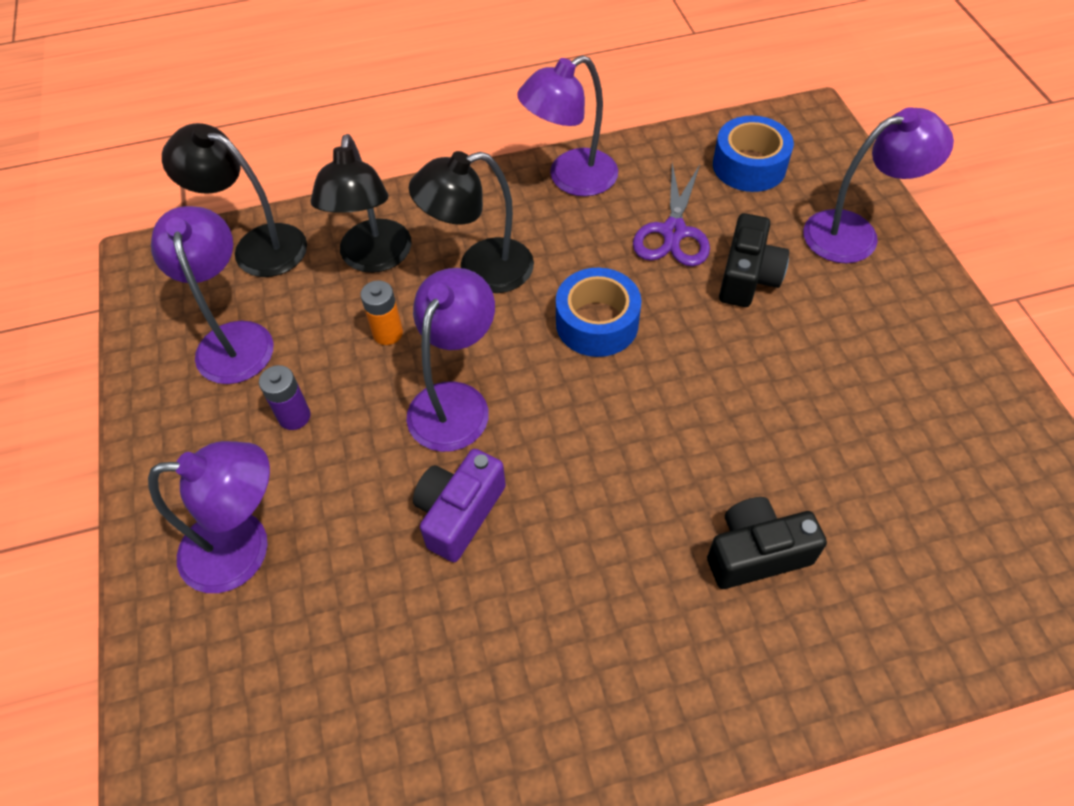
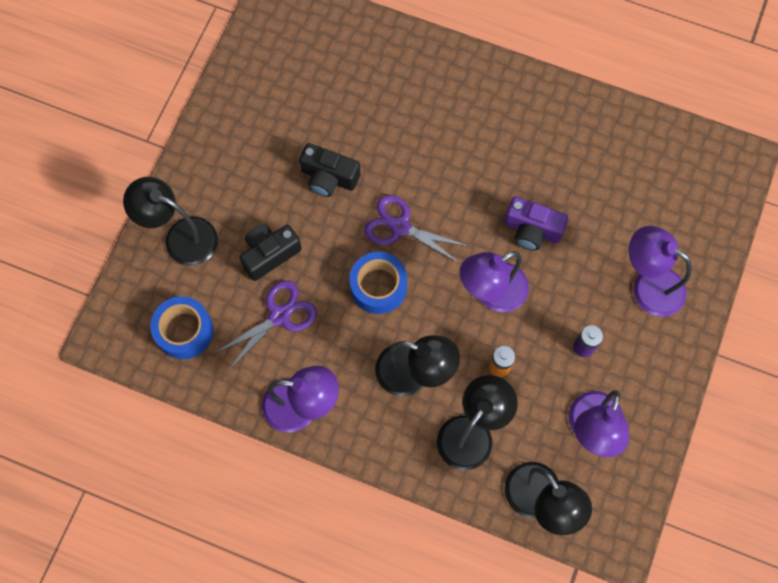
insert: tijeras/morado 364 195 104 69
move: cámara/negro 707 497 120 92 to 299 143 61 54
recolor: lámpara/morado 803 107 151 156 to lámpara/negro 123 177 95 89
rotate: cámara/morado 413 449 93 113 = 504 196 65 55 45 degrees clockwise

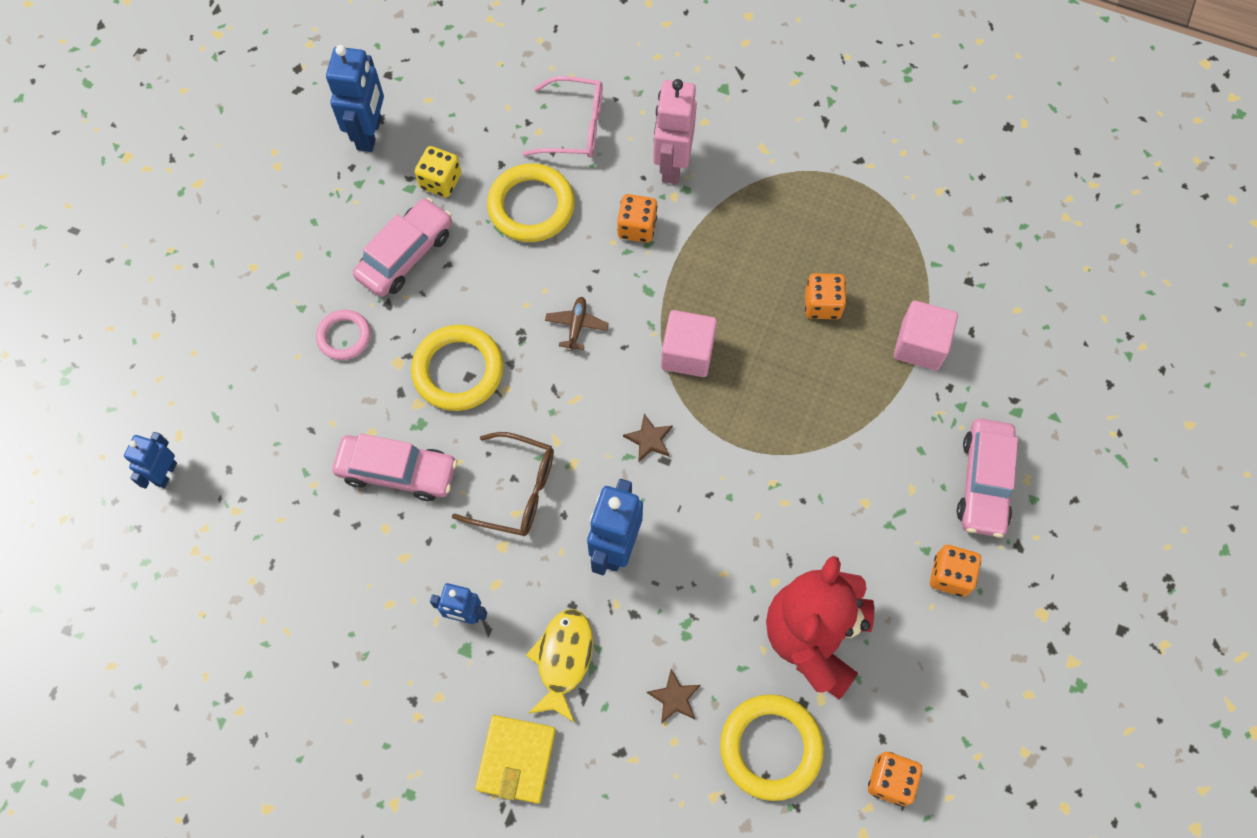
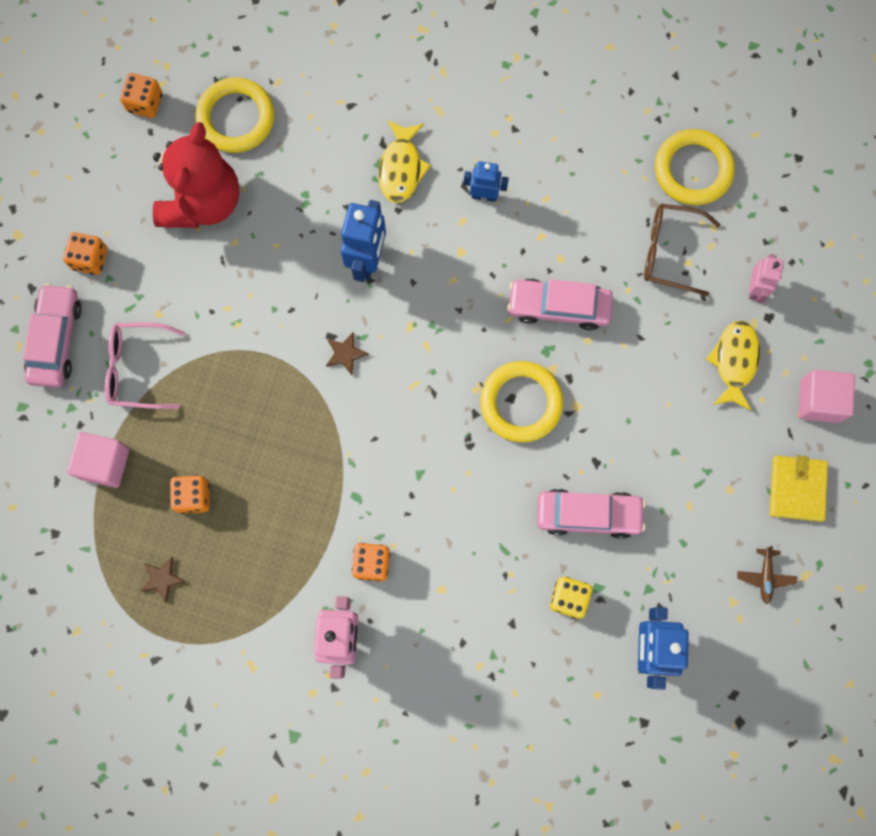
delete: anillo/rosa 316 310 55 50
insert: pez/amarillo 706 321 54 90
move: gafas/rosa 522 76 81 82 to 105 322 80 87; estrella/marrón 647 669 54 55 to 141 557 45 46; gafas/marrón 452 432 102 104 to 644 204 77 92; anillo/amarillo 487 163 88 79 to 655 129 80 76; avión/marrón 545 297 64 54 to 737 546 60 58; cartera/amarillo 475 715 81 89 to 770 455 58 67; cubo/rosa 661 310 56 67 to 798 370 57 53
recolor: robot/azul 124 432 53 57 to robot/rosa 749 254 35 49
rotate: coche/rosa 353 198 99 99 = 537 489 109 50 120 degrees counterclockwise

#### [What is needed]
Pictures aside, reproduce every record exactly as it stands.

#### [Response for this exercise]
insert: tijeras/morado 364 195 104 69
move: cámara/negro 707 497 120 92 to 299 143 61 54
recolor: lámpara/morado 803 107 151 156 to lámpara/negro 123 177 95 89
rotate: cámara/morado 413 449 93 113 = 504 196 65 55 45 degrees clockwise

delete: anillo/rosa 316 310 55 50
insert: pez/amarillo 706 321 54 90
move: gafas/rosa 522 76 81 82 to 105 322 80 87; estrella/marrón 647 669 54 55 to 141 557 45 46; gafas/marrón 452 432 102 104 to 644 204 77 92; anillo/amarillo 487 163 88 79 to 655 129 80 76; avión/marrón 545 297 64 54 to 737 546 60 58; cartera/amarillo 475 715 81 89 to 770 455 58 67; cubo/rosa 661 310 56 67 to 798 370 57 53
recolor: robot/azul 124 432 53 57 to robot/rosa 749 254 35 49
rotate: coche/rosa 353 198 99 99 = 537 489 109 50 120 degrees counterclockwise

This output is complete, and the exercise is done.